Data section Block Start

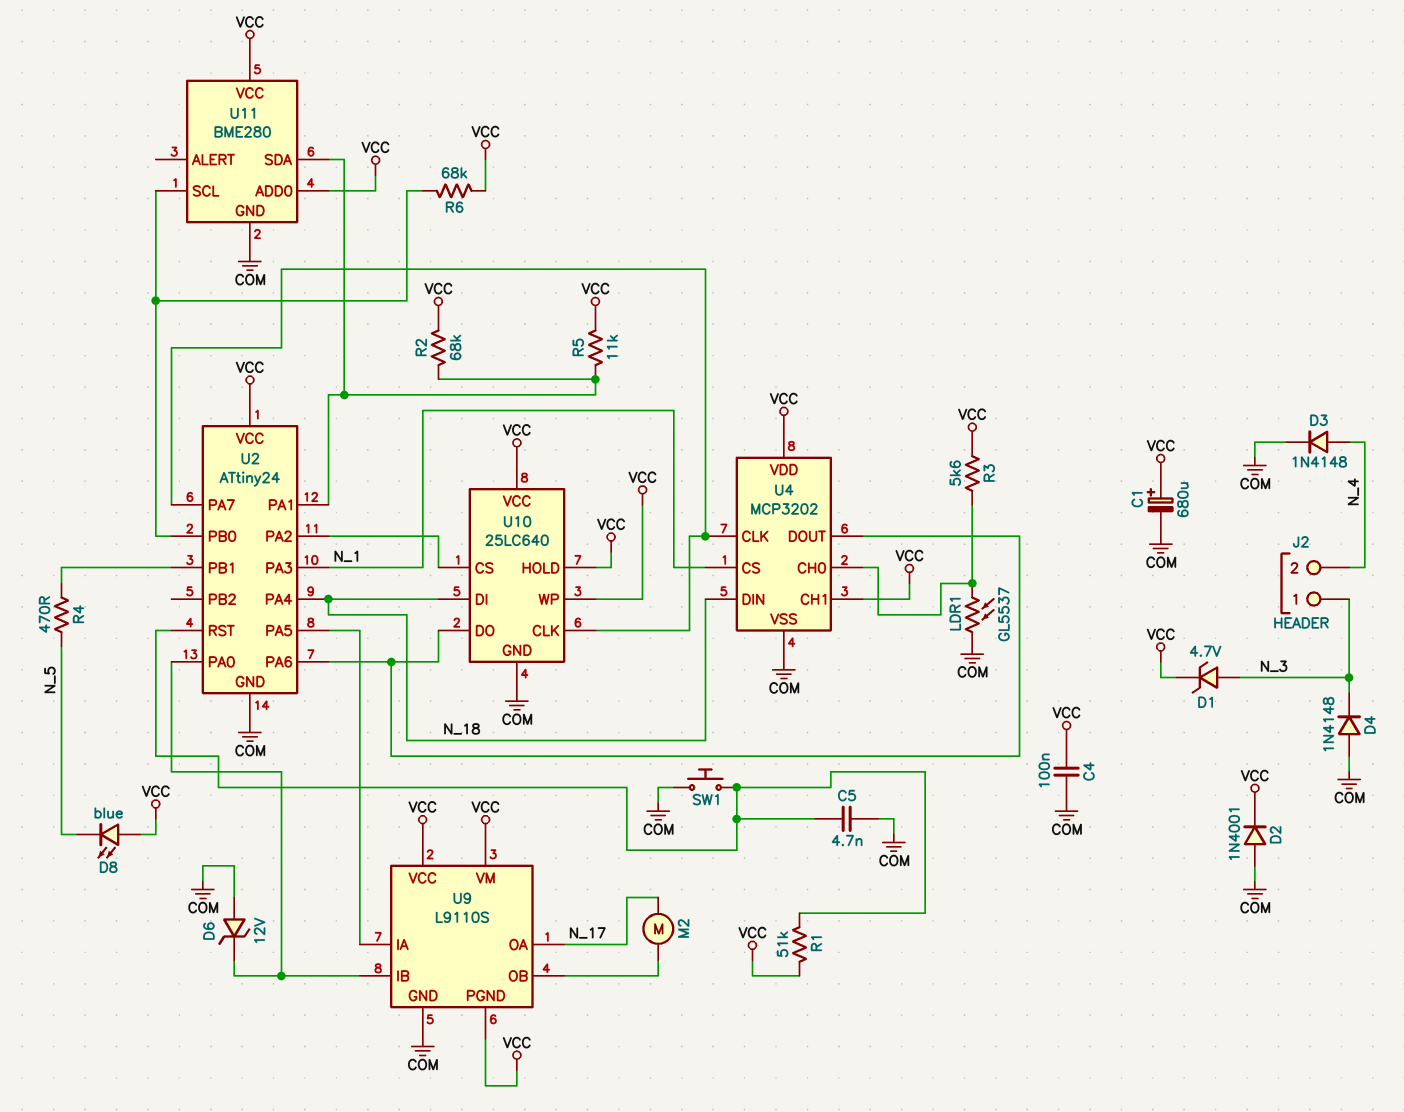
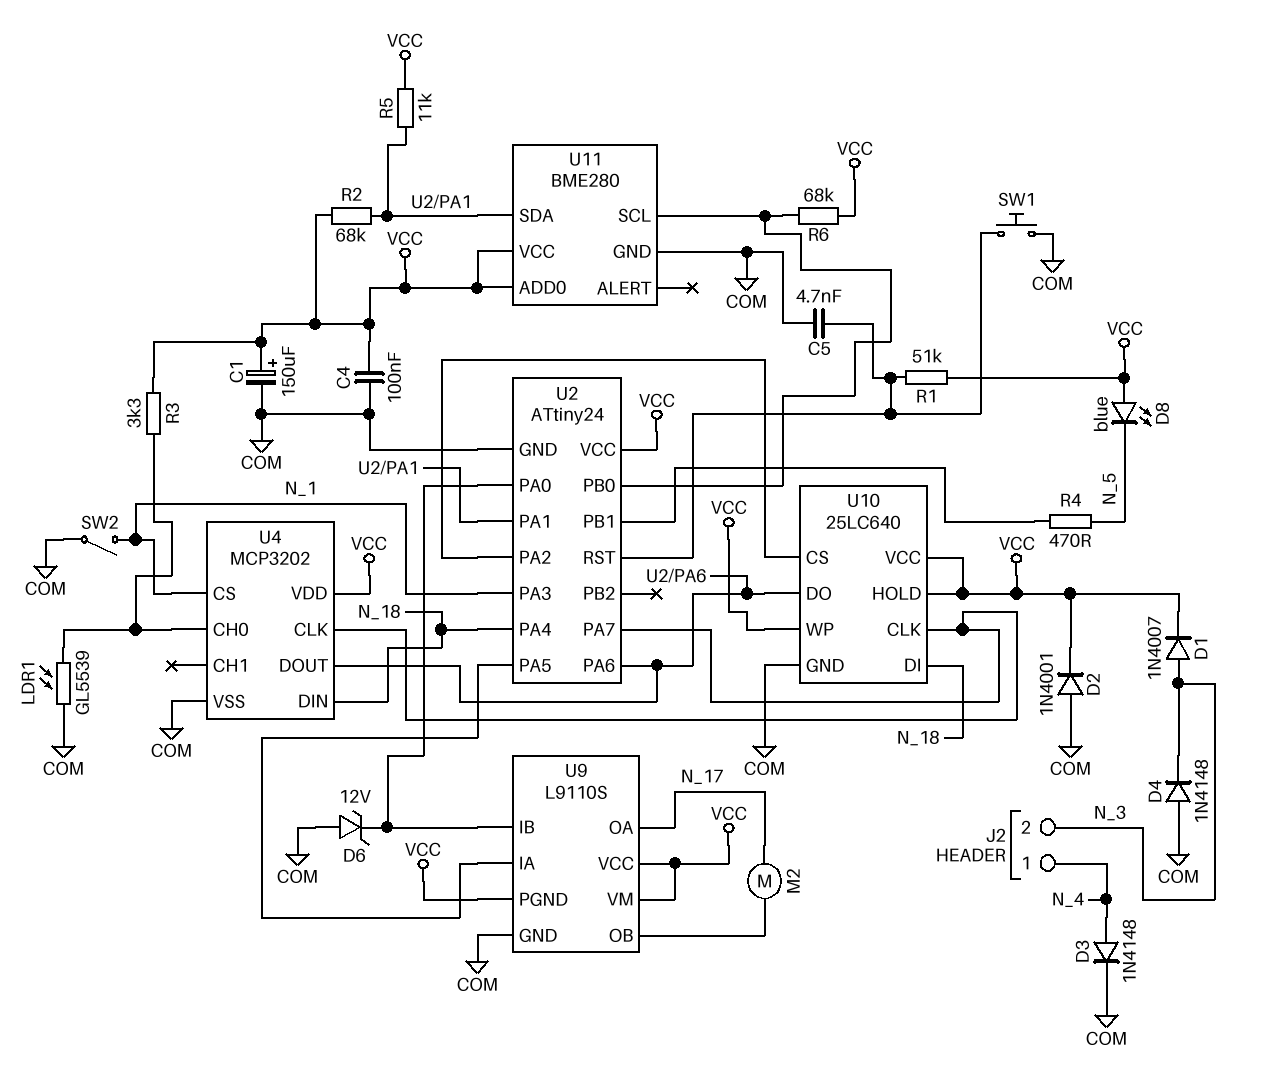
C1: 680uF (plus VCC, minus COM) -> 150uF (plus VCC, minus COM)
D1: zener 4.7V (A N_3, K VCC) -> diode 1N4007 (A N_3, K VCC)
J2 pin 1: N_3 -> N_4
J2 pin 2: N_4 -> N_3
LDR1: GL5537 (COM, U4/CH0) -> GL5539 (COM, U4/CH0)
R3: 5.6k (U4/CH0, VCC) -> 3.3k (U4/CH0, VCC)
SW2: none -> switch (COM, N_1)
U4 pin CH1: VCC -> none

Data section Block End

Instructions to follow: Repeat the lines from the one containing "J2 pin 2: N_4 -> N_3" through the end of the listing, exactly and without any other lines; both ends are included.

Solution to the exercise:
J2 pin 2: N_4 -> N_3
LDR1: GL5537 (COM, U4/CH0) -> GL5539 (COM, U4/CH0)
R3: 5.6k (U4/CH0, VCC) -> 3.3k (U4/CH0, VCC)
SW2: none -> switch (COM, N_1)
U4 pin CH1: VCC -> none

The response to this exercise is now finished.